- [Task material]:
══════════

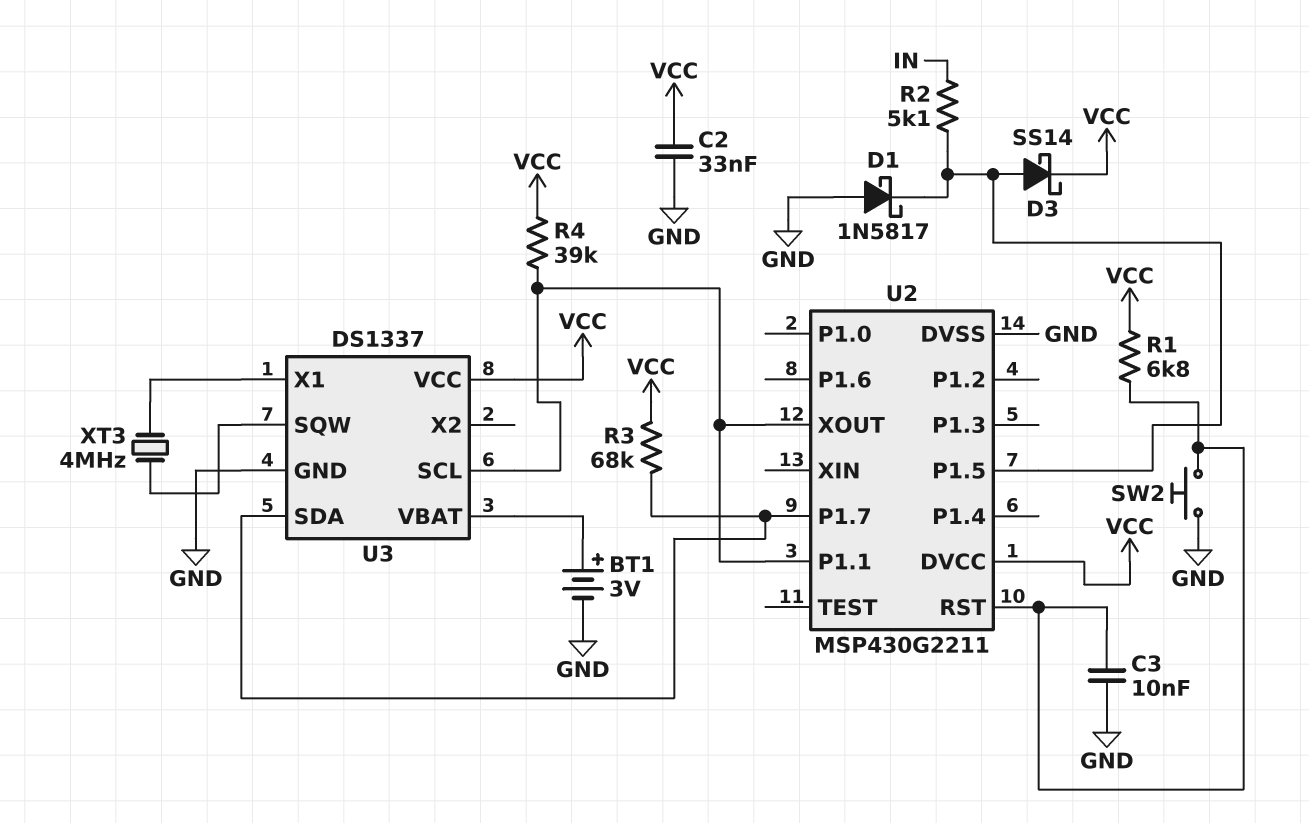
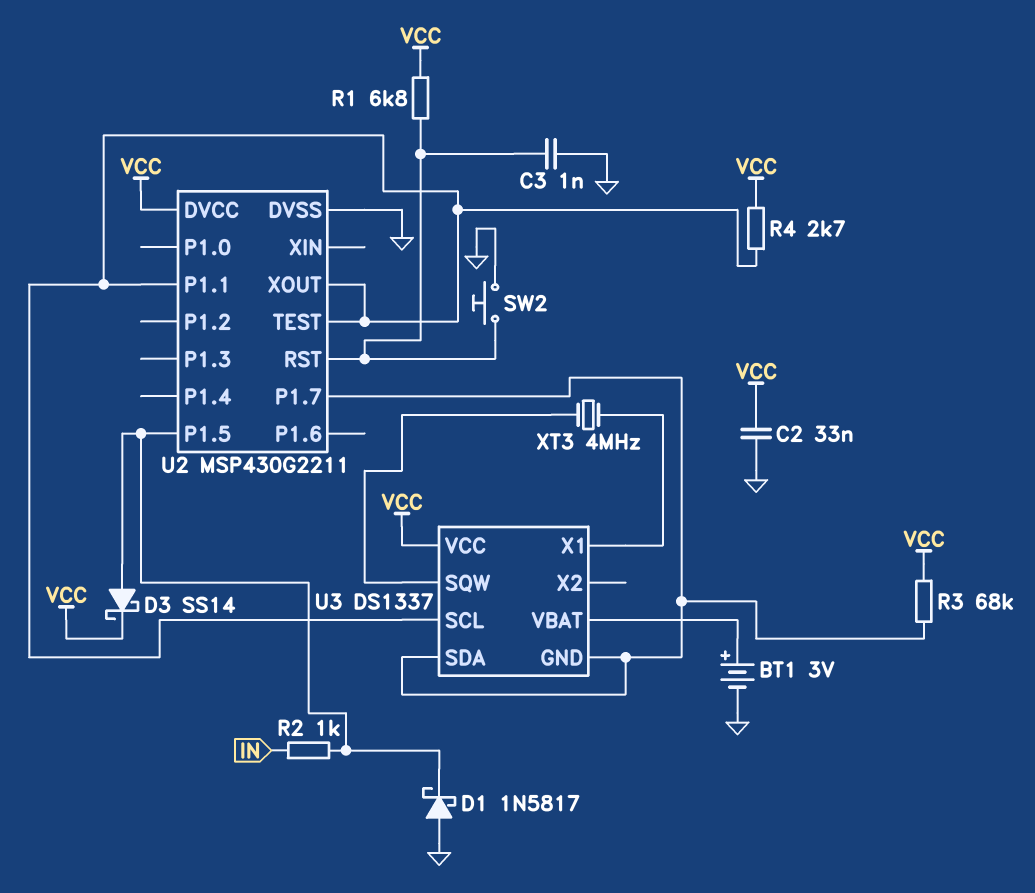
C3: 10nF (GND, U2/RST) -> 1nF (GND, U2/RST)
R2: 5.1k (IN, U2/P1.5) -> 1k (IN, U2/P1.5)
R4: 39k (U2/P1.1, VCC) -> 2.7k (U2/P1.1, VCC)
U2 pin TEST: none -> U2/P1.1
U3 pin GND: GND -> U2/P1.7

══════════

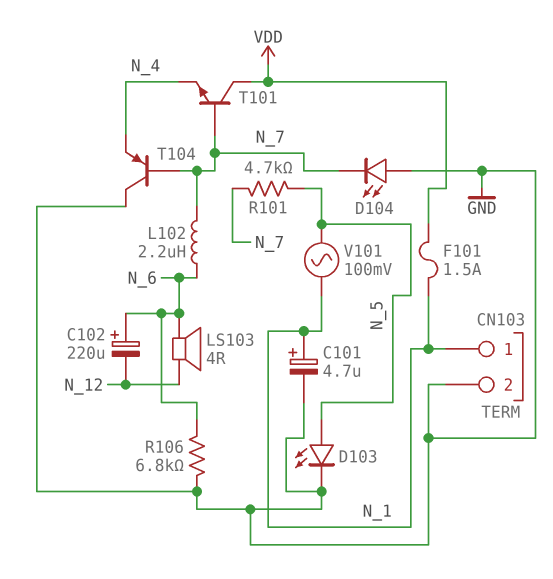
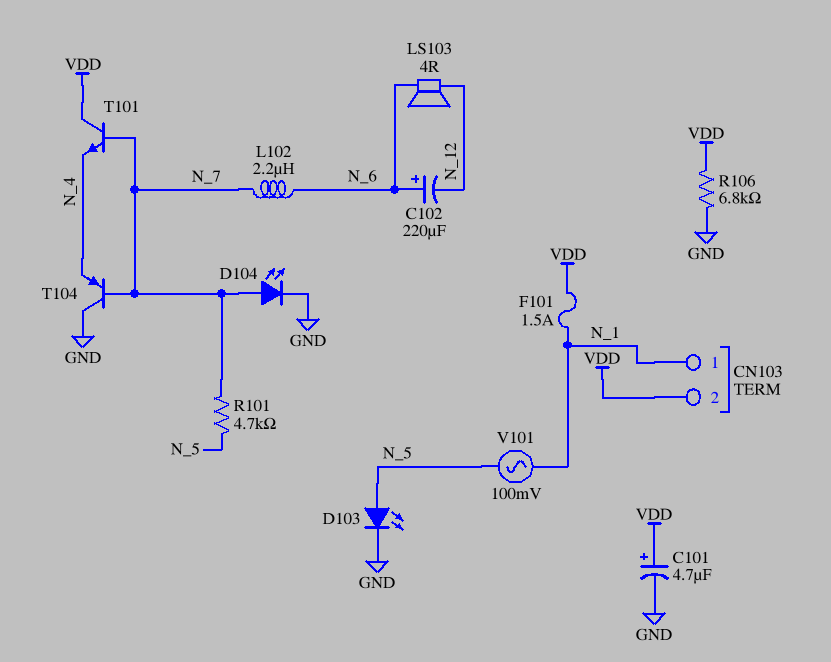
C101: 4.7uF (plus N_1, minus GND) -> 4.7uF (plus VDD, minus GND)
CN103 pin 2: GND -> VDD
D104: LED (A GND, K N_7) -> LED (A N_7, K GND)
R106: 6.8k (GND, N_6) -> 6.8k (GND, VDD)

══════════

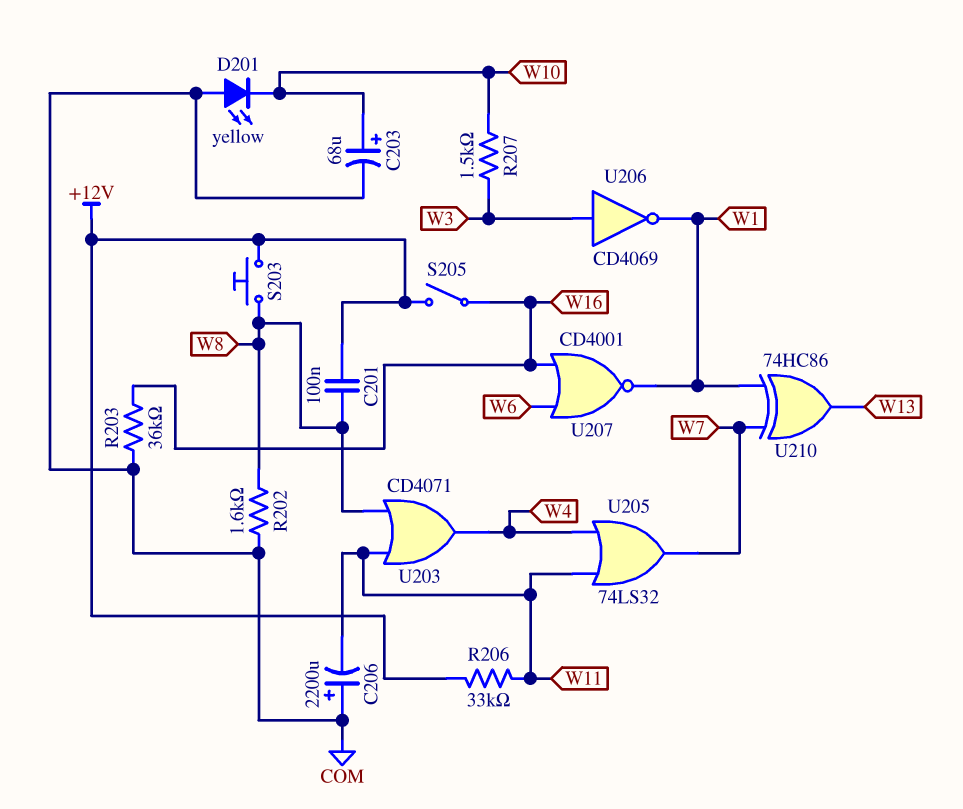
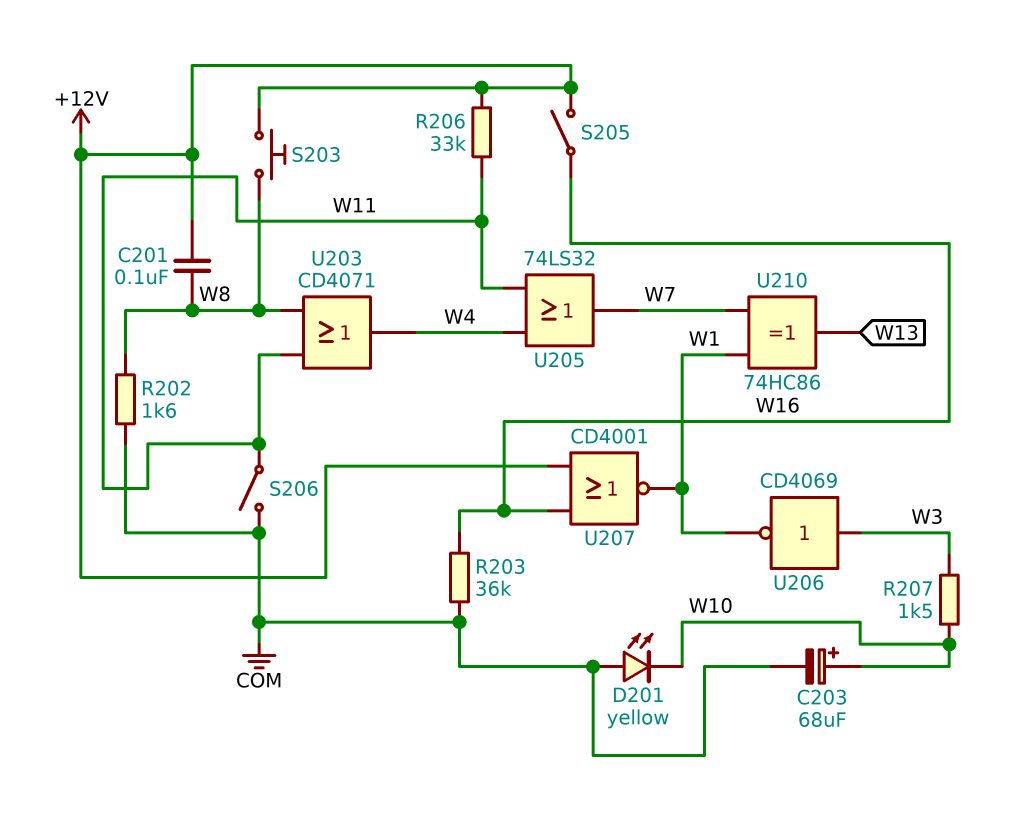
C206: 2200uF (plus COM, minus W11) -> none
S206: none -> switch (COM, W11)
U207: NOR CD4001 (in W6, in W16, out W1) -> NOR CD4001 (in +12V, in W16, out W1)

══════════

- [Exercise description]: With the line that has "C101: 4.7uF (plus" as the first and the line that has "R106: 6.8k (GND, N_6) -> 6.8k (GND, VDD)" as the last, repeat exactly that run of lines above and no more.

- [Result for this task]:
C101: 4.7uF (plus N_1, minus GND) -> 4.7uF (plus VDD, minus GND)
CN103 pin 2: GND -> VDD
D104: LED (A GND, K N_7) -> LED (A N_7, K GND)
R106: 6.8k (GND, N_6) -> 6.8k (GND, VDD)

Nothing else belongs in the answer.